YOUR INSTRUCTIONS: Looking through the data below, work out how many lines have the word "white". Reply with that number only.

>>>>>

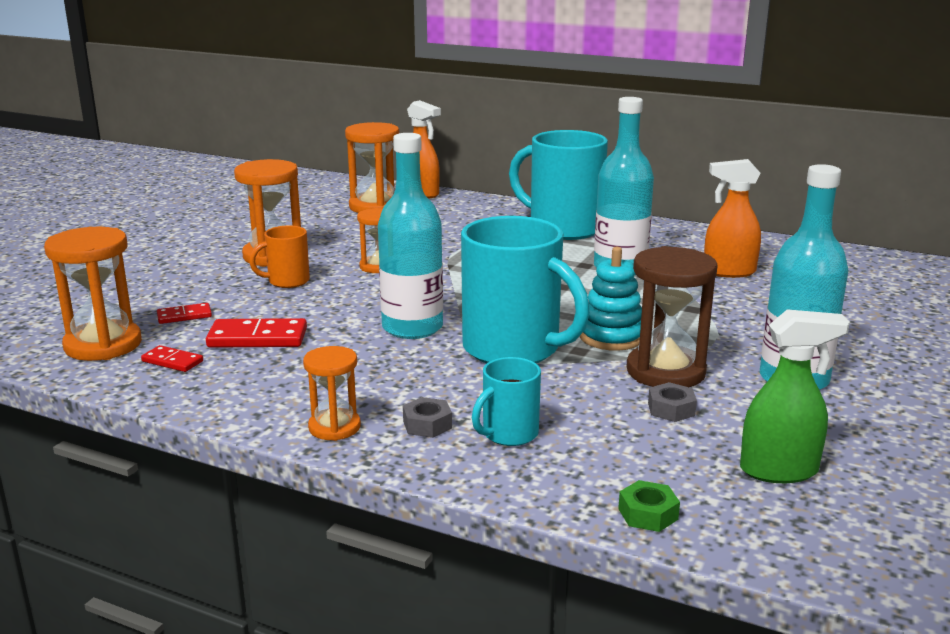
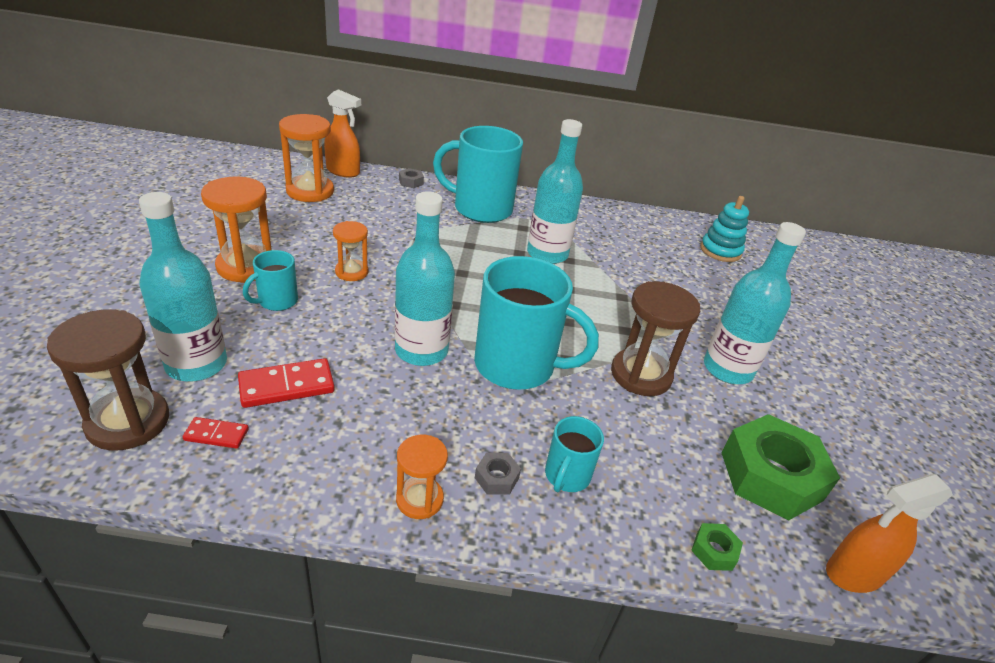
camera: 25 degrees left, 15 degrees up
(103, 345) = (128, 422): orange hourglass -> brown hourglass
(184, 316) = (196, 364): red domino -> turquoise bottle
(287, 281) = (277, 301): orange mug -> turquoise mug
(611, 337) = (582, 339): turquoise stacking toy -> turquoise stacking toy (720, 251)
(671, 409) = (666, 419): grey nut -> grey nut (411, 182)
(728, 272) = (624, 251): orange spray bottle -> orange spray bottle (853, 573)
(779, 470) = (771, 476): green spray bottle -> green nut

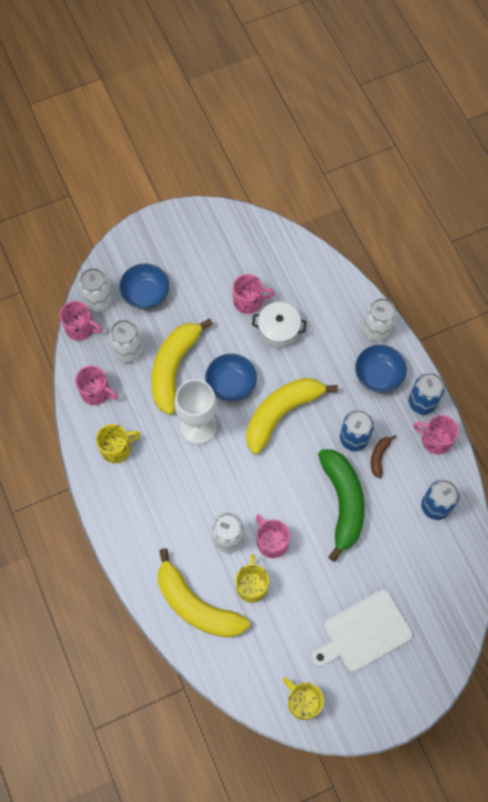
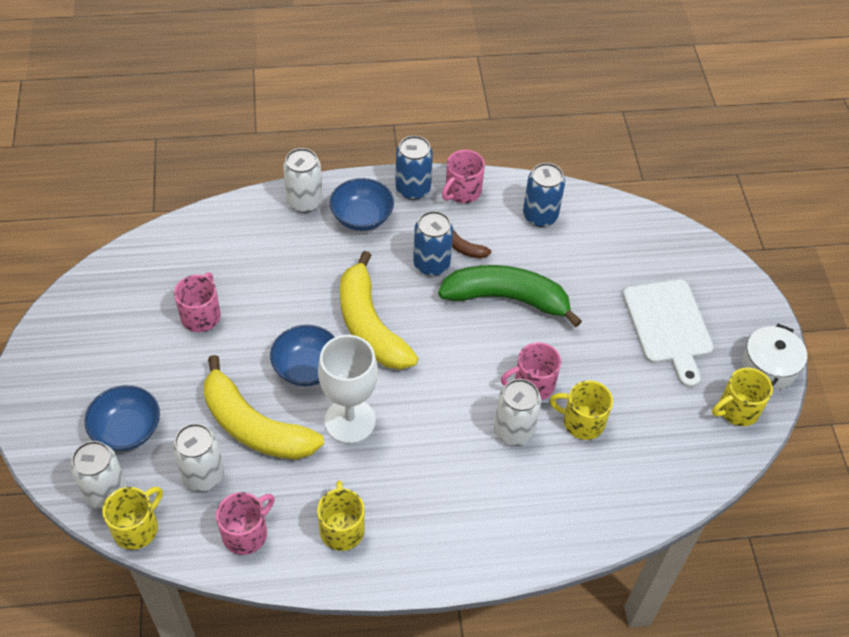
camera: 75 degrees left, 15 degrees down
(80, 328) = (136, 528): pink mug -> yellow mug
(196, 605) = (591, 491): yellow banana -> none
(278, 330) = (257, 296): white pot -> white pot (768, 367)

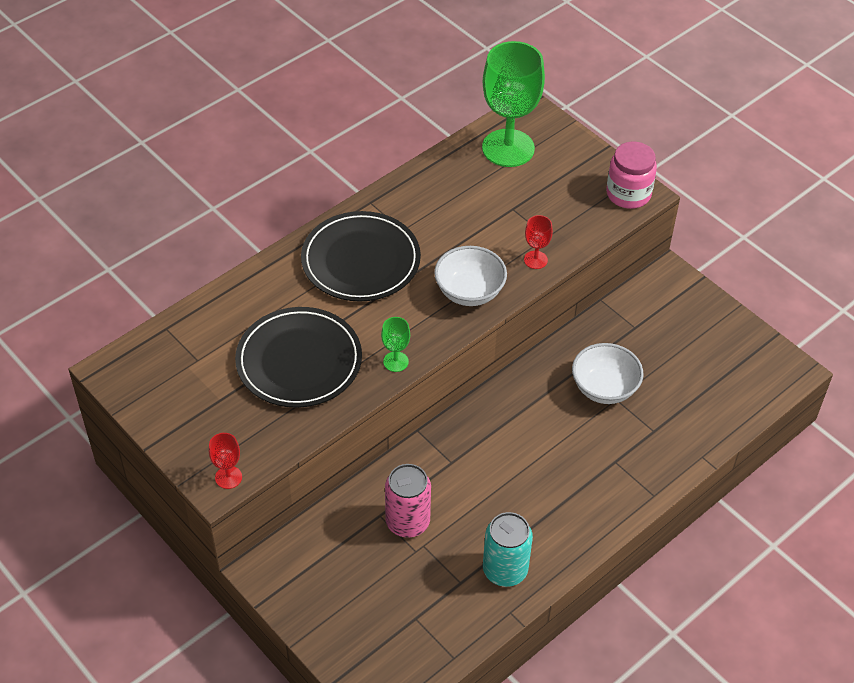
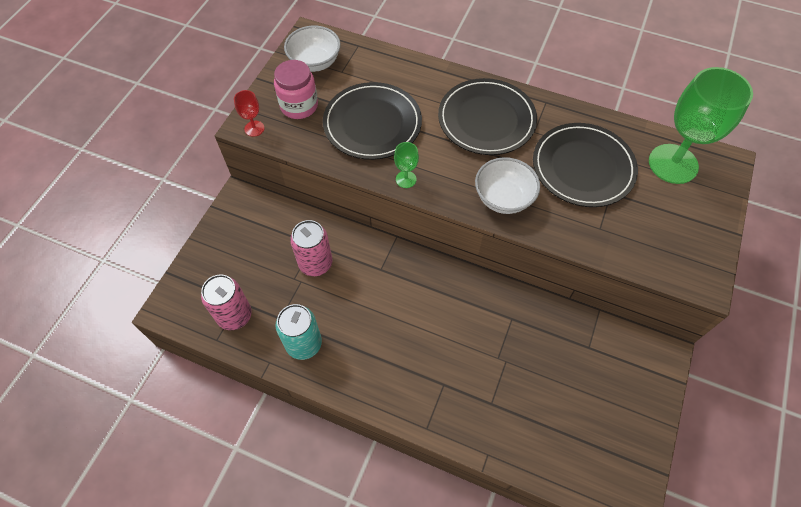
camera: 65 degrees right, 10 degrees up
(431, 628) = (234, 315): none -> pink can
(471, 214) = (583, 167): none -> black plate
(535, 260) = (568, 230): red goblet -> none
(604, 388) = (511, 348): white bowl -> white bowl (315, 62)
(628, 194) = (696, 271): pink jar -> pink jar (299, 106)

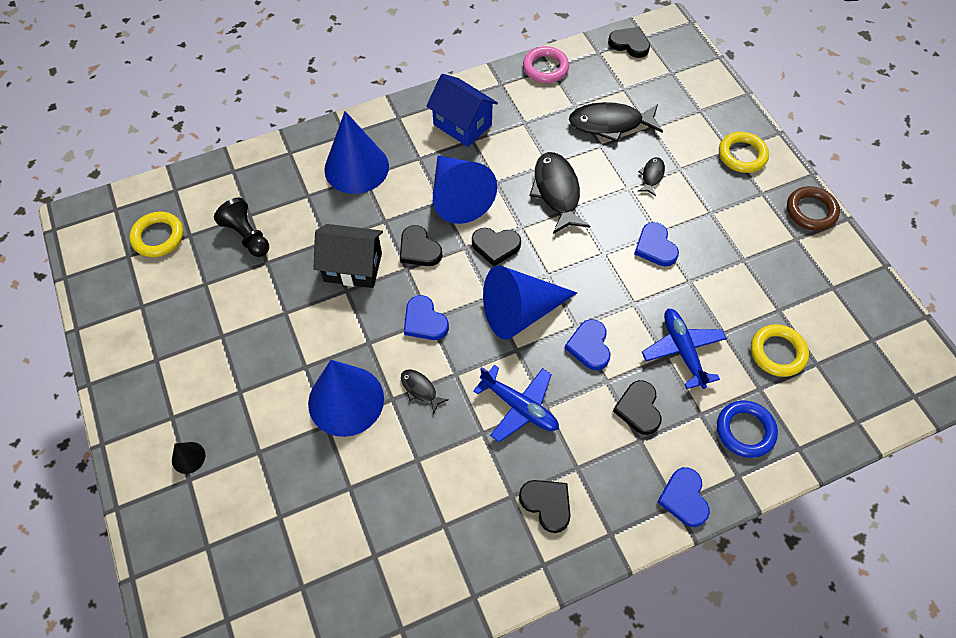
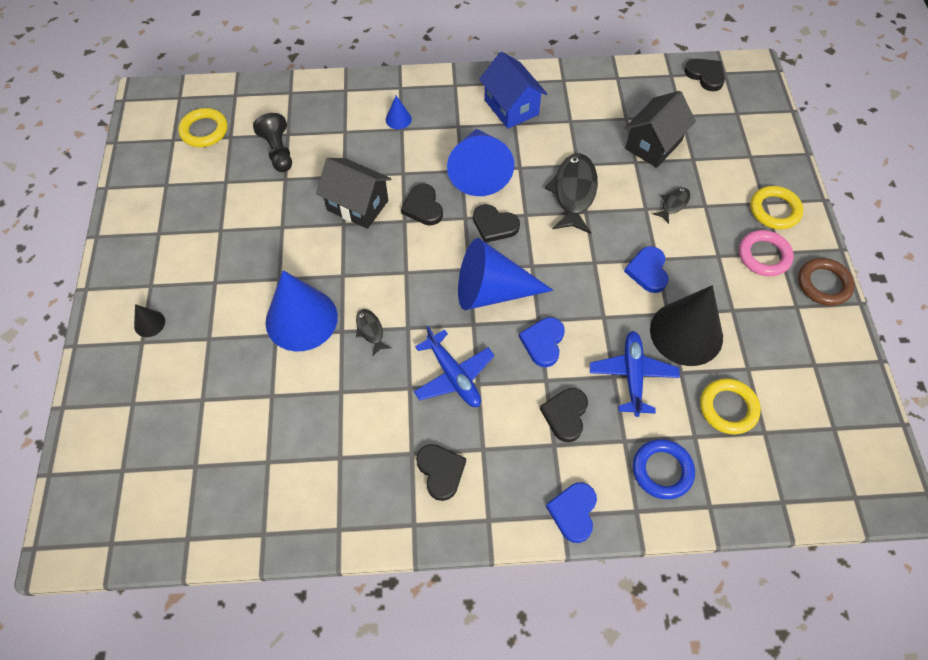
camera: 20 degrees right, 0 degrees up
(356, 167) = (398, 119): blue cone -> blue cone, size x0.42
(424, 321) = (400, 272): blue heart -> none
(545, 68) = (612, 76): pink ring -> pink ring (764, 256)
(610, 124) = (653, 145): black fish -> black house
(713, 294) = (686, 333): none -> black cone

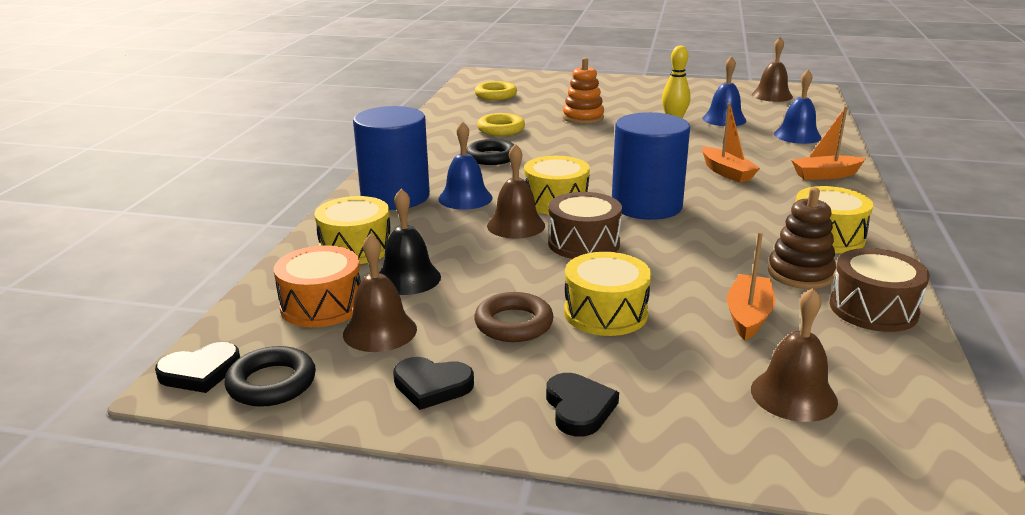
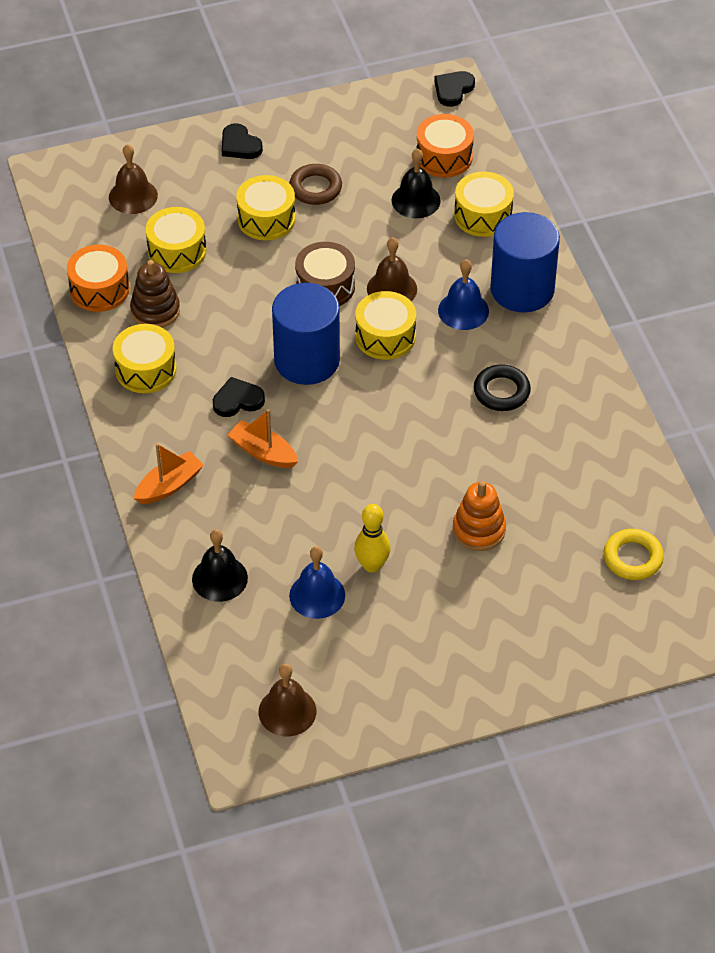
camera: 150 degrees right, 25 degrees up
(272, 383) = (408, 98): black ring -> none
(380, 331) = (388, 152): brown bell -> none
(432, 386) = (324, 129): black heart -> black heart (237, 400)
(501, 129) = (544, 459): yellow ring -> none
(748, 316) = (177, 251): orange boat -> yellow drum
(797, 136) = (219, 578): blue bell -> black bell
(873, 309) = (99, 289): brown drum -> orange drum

<<<<<

RESULT: 2